#### [Work item]
Quote, word for word, every line starting at the line that contains "none -> orange slope I5:J6 level 1 top 6" and ending with the last line of the records; include both of these lines and no others.

---*---

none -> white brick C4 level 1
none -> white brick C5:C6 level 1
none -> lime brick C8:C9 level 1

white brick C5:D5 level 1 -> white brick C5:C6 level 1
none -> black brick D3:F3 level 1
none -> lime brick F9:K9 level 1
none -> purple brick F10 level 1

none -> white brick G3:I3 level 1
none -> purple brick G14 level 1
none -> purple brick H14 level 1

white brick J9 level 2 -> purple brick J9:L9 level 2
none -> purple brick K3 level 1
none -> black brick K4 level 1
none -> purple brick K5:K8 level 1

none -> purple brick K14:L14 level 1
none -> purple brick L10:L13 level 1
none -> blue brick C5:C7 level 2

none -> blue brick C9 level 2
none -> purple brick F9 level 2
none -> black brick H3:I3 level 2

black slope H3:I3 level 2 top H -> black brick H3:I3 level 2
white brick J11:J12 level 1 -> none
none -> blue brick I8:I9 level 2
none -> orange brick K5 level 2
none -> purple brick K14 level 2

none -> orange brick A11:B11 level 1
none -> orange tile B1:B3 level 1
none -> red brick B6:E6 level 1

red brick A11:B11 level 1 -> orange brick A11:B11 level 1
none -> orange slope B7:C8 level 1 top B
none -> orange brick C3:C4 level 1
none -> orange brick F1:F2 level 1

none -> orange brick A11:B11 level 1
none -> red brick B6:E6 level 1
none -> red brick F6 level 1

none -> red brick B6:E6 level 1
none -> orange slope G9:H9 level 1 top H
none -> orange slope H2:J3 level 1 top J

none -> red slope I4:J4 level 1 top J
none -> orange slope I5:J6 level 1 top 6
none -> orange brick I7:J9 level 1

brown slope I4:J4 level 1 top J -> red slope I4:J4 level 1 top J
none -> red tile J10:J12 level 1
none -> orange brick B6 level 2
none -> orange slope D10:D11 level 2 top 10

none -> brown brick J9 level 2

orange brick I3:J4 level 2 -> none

---*---

#### [Solution]
none -> orange slope I5:J6 level 1 top 6
none -> orange brick I7:J9 level 1

brown slope I4:J4 level 1 top J -> red slope I4:J4 level 1 top J
none -> red tile J10:J12 level 1
none -> orange brick B6 level 2
none -> orange slope D10:D11 level 2 top 10

none -> brown brick J9 level 2

orange brick I3:J4 level 2 -> none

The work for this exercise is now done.